Edit difference data
:::

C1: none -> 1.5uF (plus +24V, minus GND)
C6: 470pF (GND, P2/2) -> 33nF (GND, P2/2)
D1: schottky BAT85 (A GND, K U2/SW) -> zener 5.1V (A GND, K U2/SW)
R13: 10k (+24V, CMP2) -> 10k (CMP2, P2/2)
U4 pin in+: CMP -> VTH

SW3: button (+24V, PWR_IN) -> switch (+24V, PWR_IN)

:::

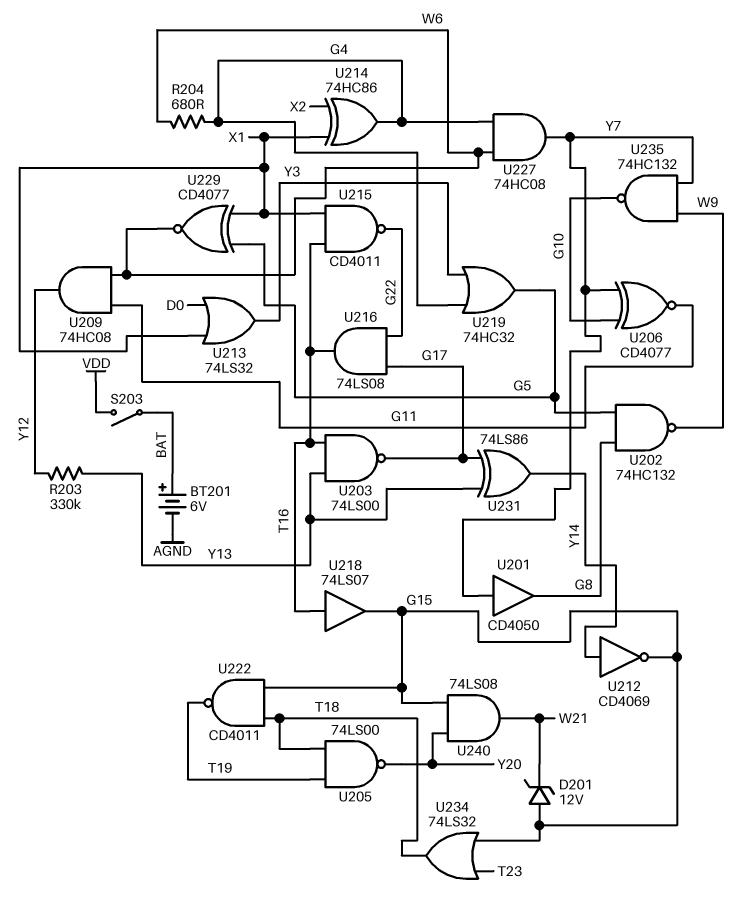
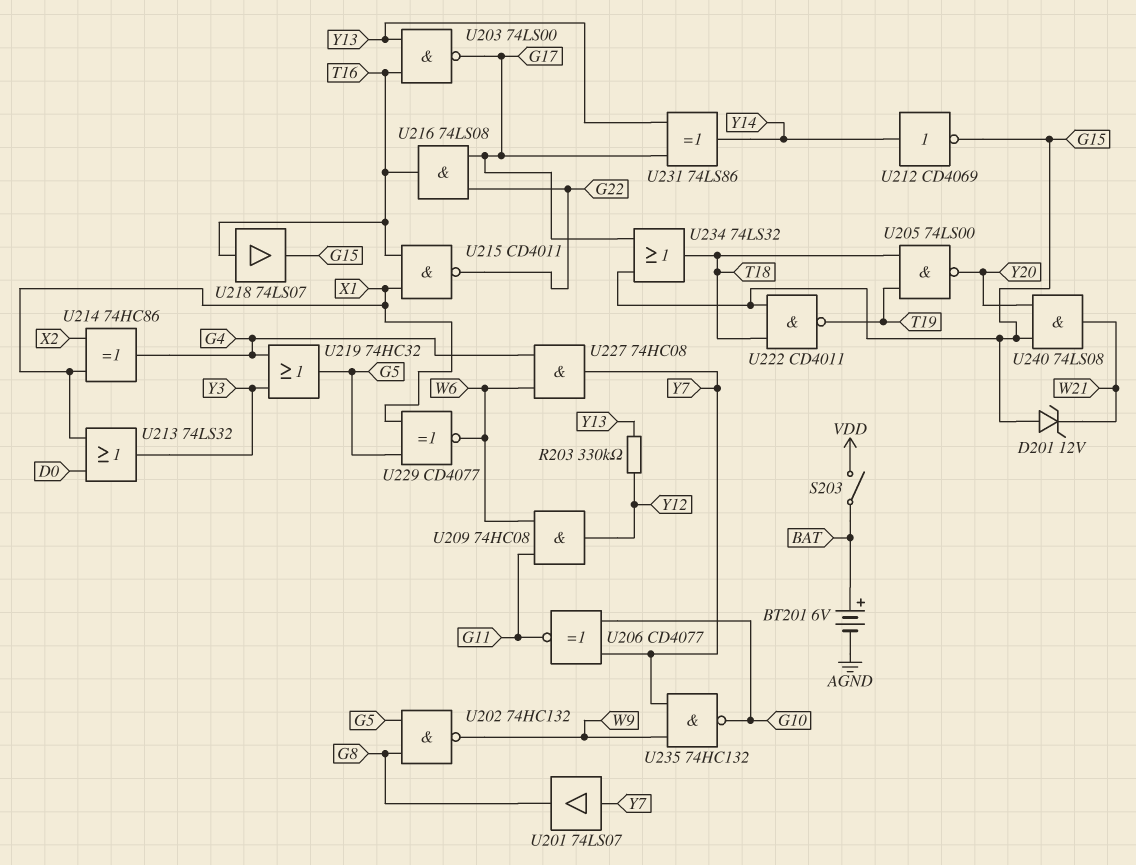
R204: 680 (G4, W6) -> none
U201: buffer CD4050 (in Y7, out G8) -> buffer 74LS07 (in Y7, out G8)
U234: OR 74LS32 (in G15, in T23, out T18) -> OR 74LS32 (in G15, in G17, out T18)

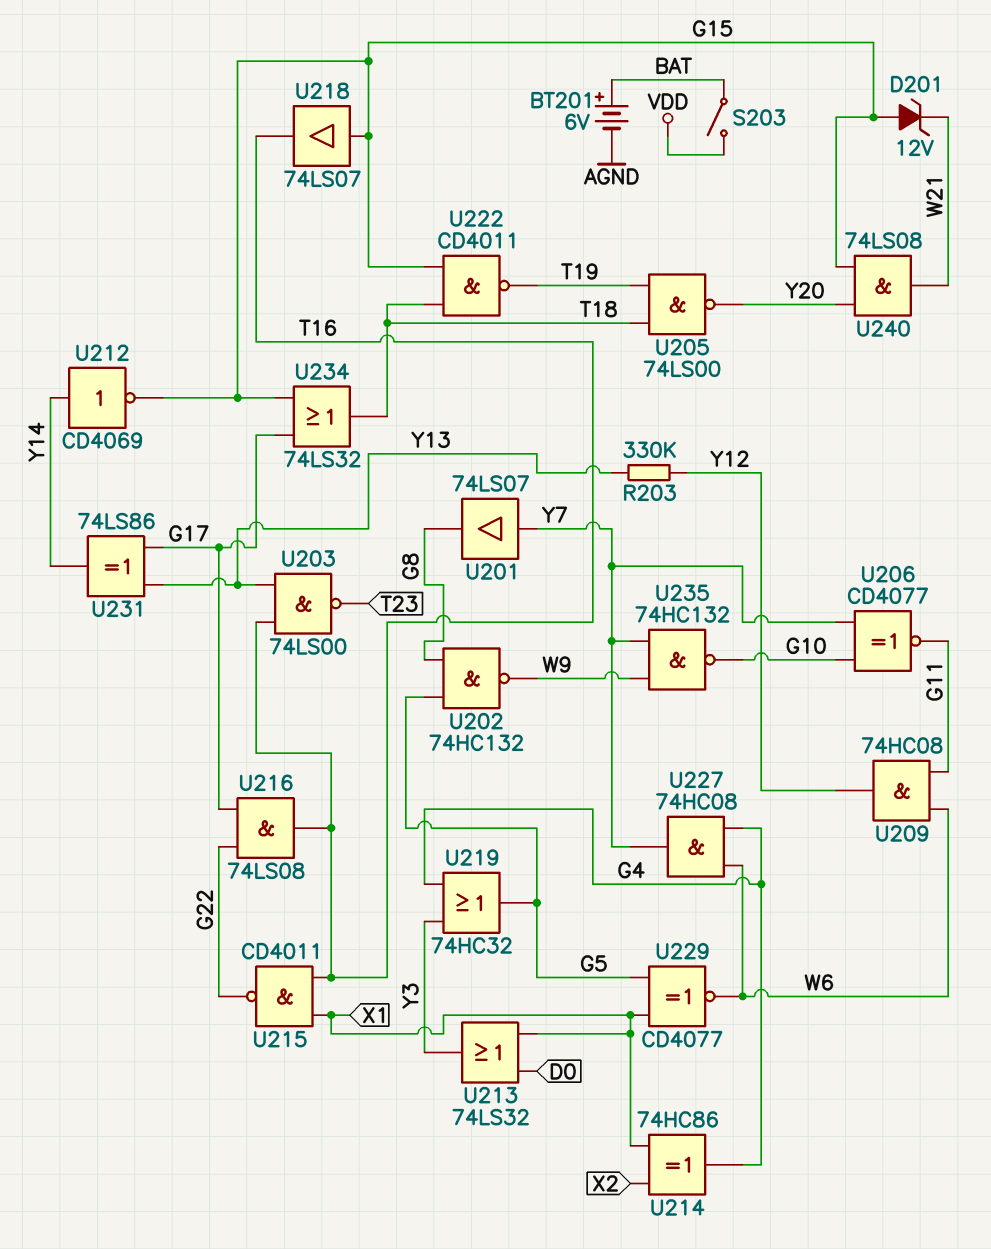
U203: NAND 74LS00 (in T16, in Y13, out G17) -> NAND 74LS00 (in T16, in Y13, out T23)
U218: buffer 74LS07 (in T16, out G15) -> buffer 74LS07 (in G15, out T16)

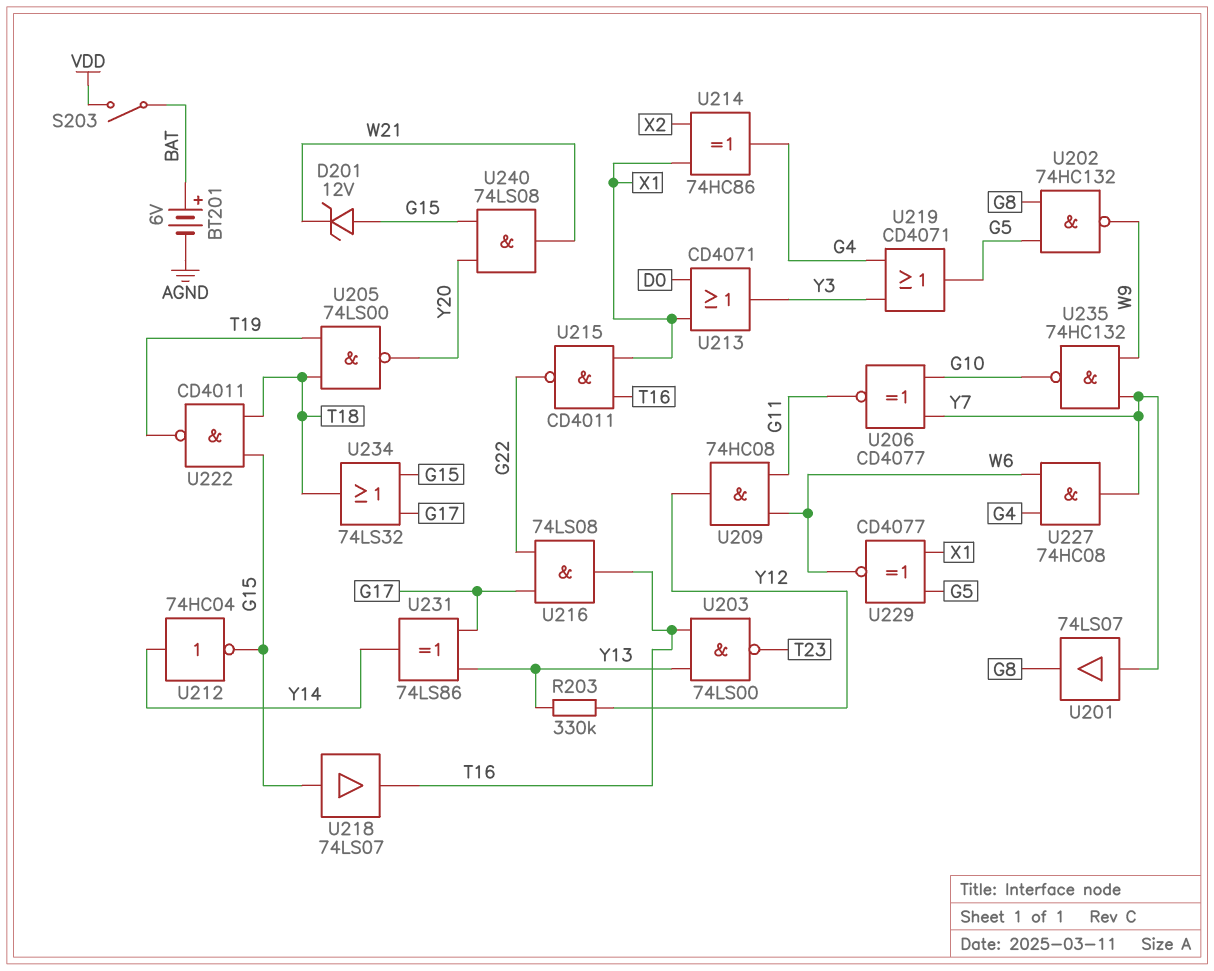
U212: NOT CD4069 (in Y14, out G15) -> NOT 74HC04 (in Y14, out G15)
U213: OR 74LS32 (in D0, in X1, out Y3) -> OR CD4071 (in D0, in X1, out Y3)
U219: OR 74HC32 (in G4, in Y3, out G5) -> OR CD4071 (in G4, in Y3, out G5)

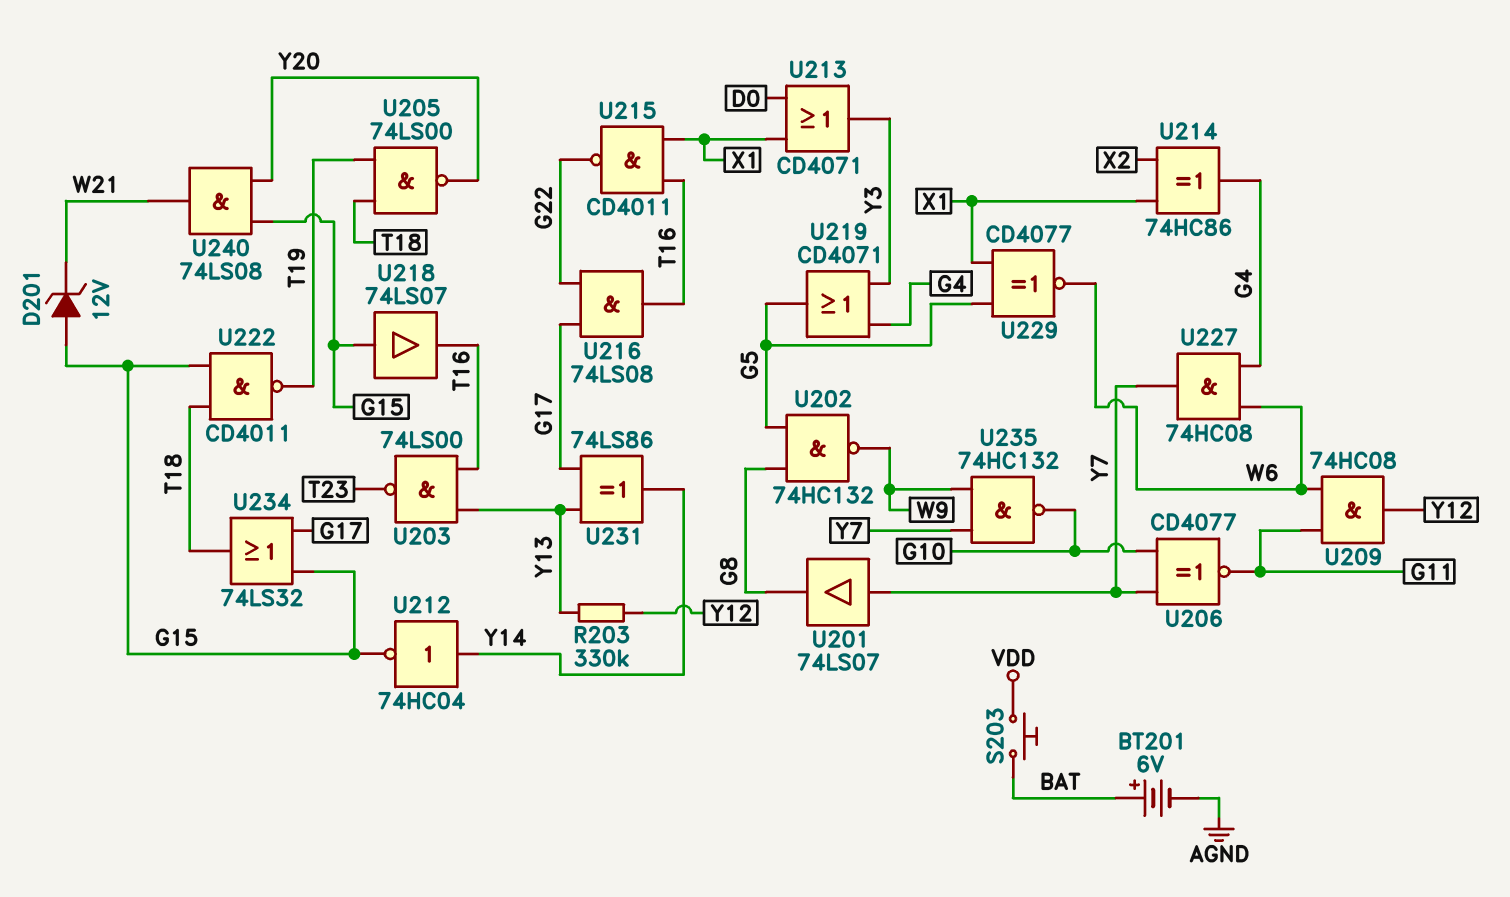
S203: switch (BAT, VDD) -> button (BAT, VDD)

:::

[Task item]
Output exactly the lines above, from the line with "U201: buffer CD4050" to the line with "S203: switch (BAT, VDD) -> button (BAT, VDD)", both included; skip the pictures.

[Output below]
U201: buffer CD4050 (in Y7, out G8) -> buffer 74LS07 (in Y7, out G8)
U234: OR 74LS32 (in G15, in T23, out T18) -> OR 74LS32 (in G15, in G17, out T18)

U203: NAND 74LS00 (in T16, in Y13, out G17) -> NAND 74LS00 (in T16, in Y13, out T23)
U218: buffer 74LS07 (in T16, out G15) -> buffer 74LS07 (in G15, out T16)

U212: NOT CD4069 (in Y14, out G15) -> NOT 74HC04 (in Y14, out G15)
U213: OR 74LS32 (in D0, in X1, out Y3) -> OR CD4071 (in D0, in X1, out Y3)
U219: OR 74HC32 (in G4, in Y3, out G5) -> OR CD4071 (in G4, in Y3, out G5)

S203: switch (BAT, VDD) -> button (BAT, VDD)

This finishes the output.